Extracted entries —

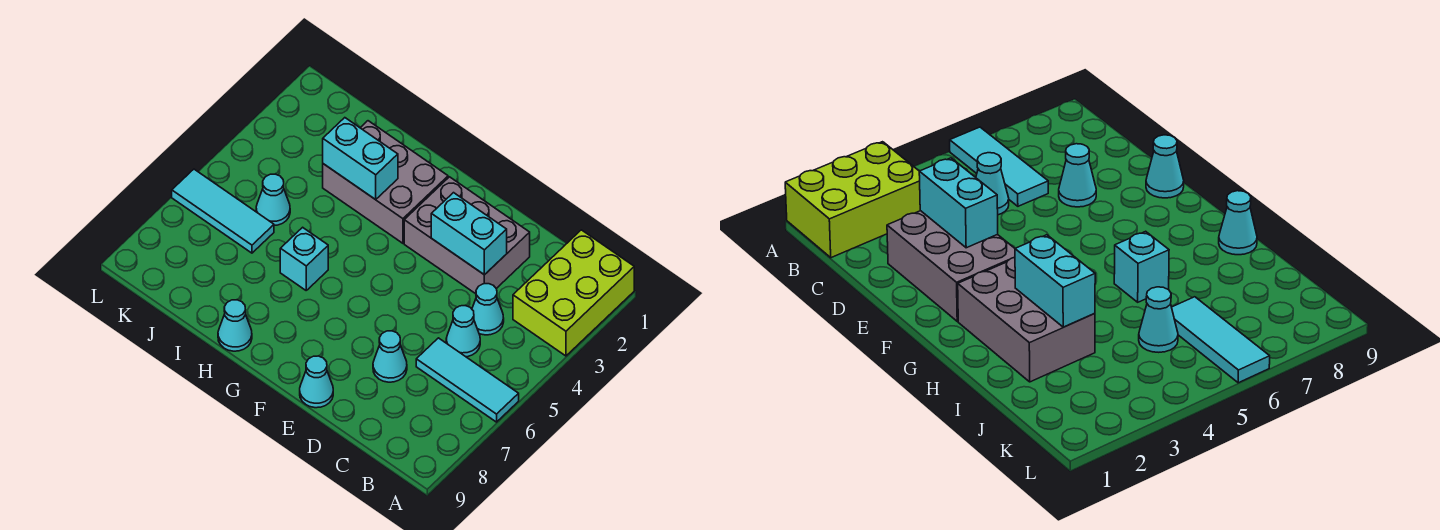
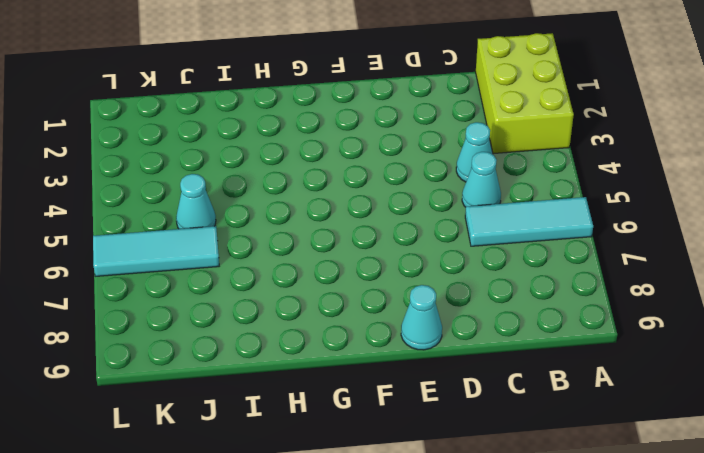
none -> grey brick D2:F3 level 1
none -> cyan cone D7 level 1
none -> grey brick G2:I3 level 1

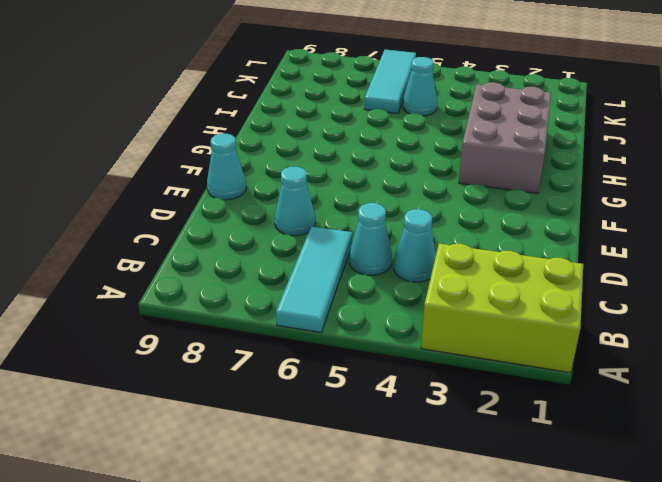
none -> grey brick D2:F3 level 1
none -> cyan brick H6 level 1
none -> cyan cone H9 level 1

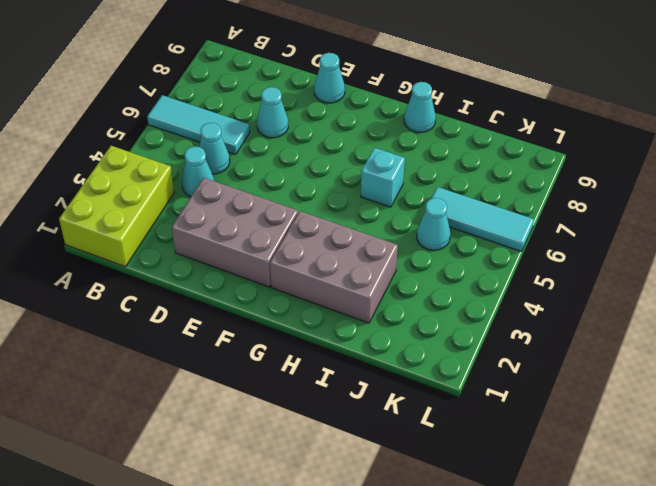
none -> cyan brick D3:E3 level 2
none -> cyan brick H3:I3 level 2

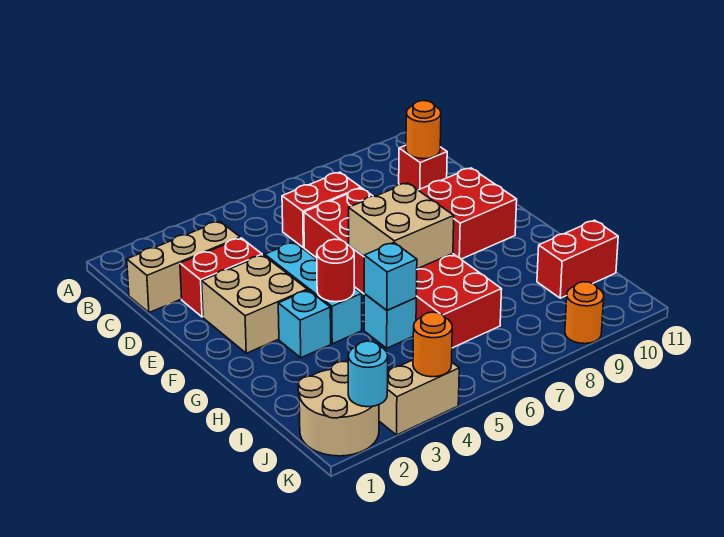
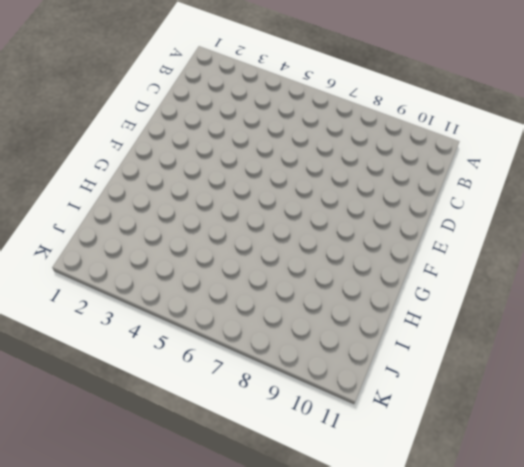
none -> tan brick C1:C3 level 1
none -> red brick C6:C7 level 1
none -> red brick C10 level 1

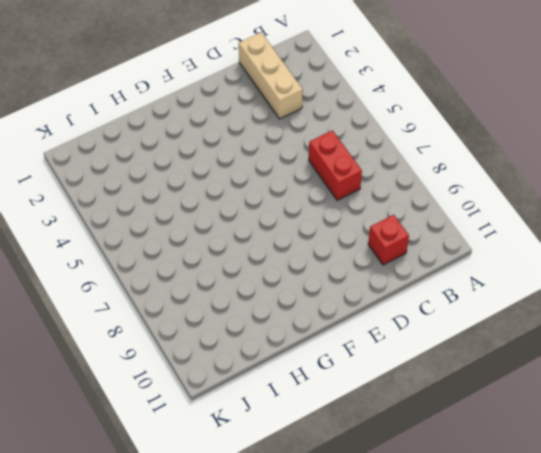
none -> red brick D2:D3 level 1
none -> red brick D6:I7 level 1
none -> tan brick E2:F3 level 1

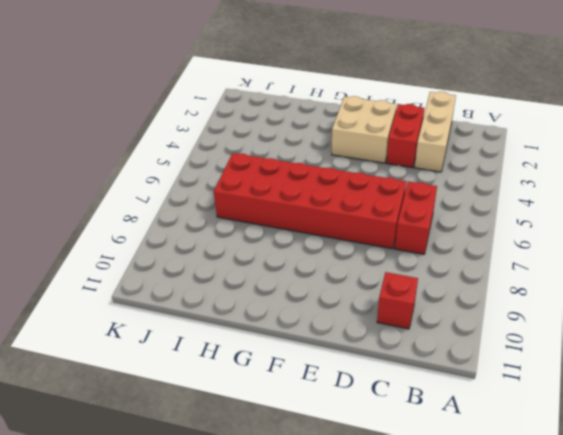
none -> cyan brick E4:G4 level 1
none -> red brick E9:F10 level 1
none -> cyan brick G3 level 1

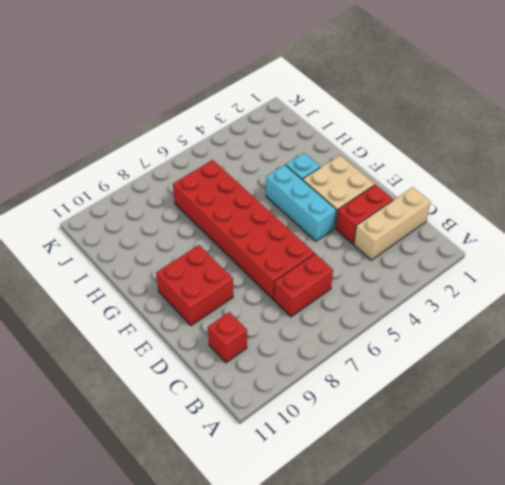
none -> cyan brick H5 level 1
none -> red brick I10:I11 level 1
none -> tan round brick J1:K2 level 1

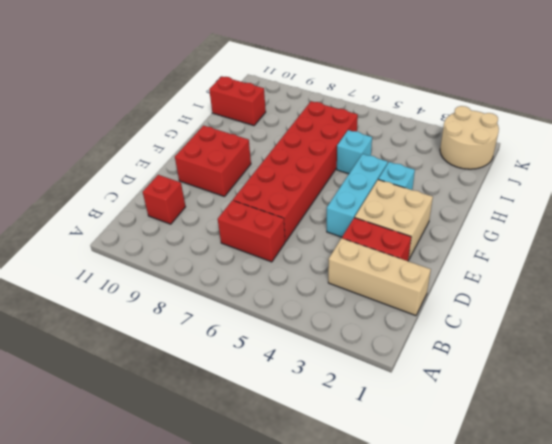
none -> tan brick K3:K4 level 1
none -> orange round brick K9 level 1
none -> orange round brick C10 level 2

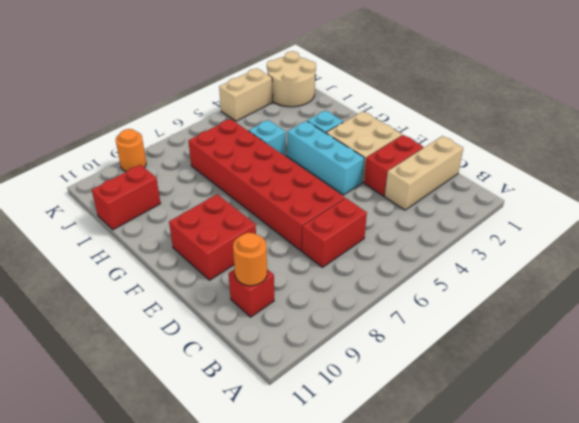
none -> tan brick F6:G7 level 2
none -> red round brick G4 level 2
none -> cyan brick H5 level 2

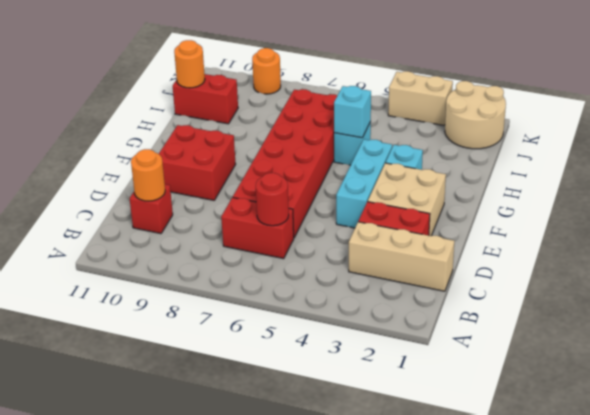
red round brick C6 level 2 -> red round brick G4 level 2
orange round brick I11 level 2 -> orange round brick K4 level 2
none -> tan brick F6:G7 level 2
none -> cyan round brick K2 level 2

What to produce — Please leave out the pictures while you copy exactly the lines from the one containing "none -> tan brick K3:K4 level 1" through the end of the records.

Task result —
none -> tan brick K3:K4 level 1
none -> orange round brick K9 level 1
none -> orange round brick C10 level 2

none -> tan brick F6:G7 level 2
none -> red round brick G4 level 2
none -> cyan brick H5 level 2

red round brick C6 level 2 -> red round brick G4 level 2
orange round brick I11 level 2 -> orange round brick K4 level 2
none -> tan brick F6:G7 level 2
none -> cyan round brick K2 level 2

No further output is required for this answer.